START RECORDED DATA

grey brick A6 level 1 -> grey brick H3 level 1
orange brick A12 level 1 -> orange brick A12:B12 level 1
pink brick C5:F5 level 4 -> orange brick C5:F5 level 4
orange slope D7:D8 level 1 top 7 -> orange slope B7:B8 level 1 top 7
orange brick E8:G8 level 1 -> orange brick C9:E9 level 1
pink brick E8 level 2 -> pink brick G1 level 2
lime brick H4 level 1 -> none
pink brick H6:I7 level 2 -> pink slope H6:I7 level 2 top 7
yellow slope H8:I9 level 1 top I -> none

END RECORDED DATA

After reading the data above, print it all again exactly.

TASK RESULT =>
grey brick A6 level 1 -> grey brick H3 level 1
orange brick A12 level 1 -> orange brick A12:B12 level 1
pink brick C5:F5 level 4 -> orange brick C5:F5 level 4
orange slope D7:D8 level 1 top 7 -> orange slope B7:B8 level 1 top 7
orange brick E8:G8 level 1 -> orange brick C9:E9 level 1
pink brick E8 level 2 -> pink brick G1 level 2
lime brick H4 level 1 -> none
pink brick H6:I7 level 2 -> pink slope H6:I7 level 2 top 7
yellow slope H8:I9 level 1 top I -> none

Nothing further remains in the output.